::: INPUT DATA :::
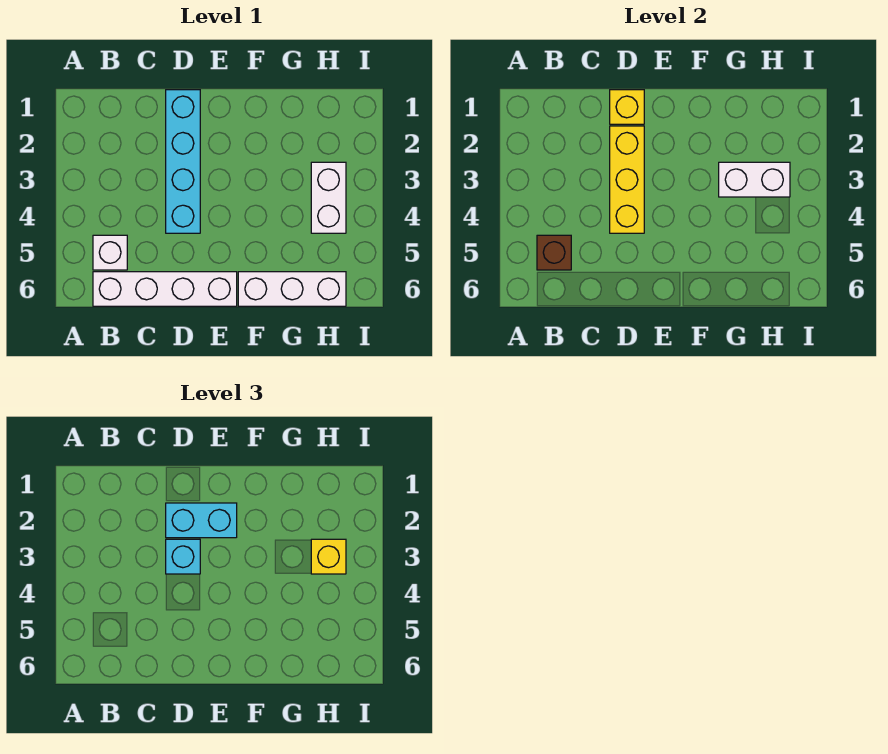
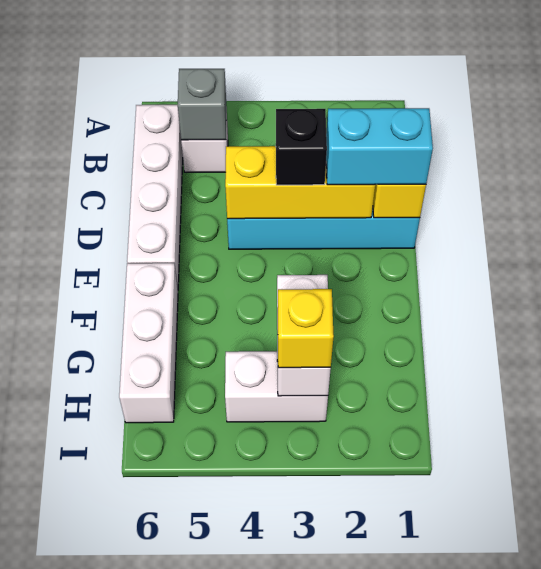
brown 1x1 brick [537,235,571,270] -> grey 1x1 brick [178,69,226,140]
cyan 1x2 brick [166,503,237,538] -> cyan 1x2 brick turned to [326,108,433,185]
cyan 1x1 brick [166,539,200,574] -> black 1x1 brick [276,109,327,185]

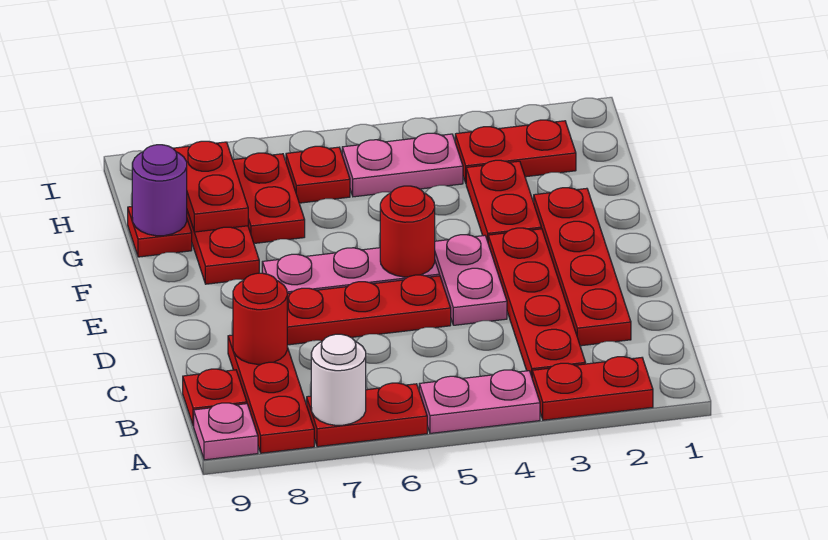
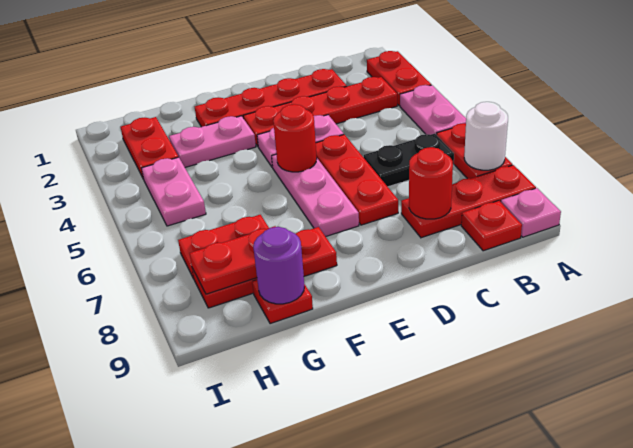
none -> black 1x2 plate [364,133,454,187]
red 1x2 plate [466,160,541,241] -> pink 1x2 plate [169,116,256,167]
red 1x1 plate [286,146,350,203] -> none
:::
HOW TO COMPLETE THIS TASK:
If the string "none" is in a line of the entries, pick that line out.

ANSWER TO THE EXERCISE:
none -> black 1x2 plate [364,133,454,187]
red 1x1 plate [286,146,350,203] -> none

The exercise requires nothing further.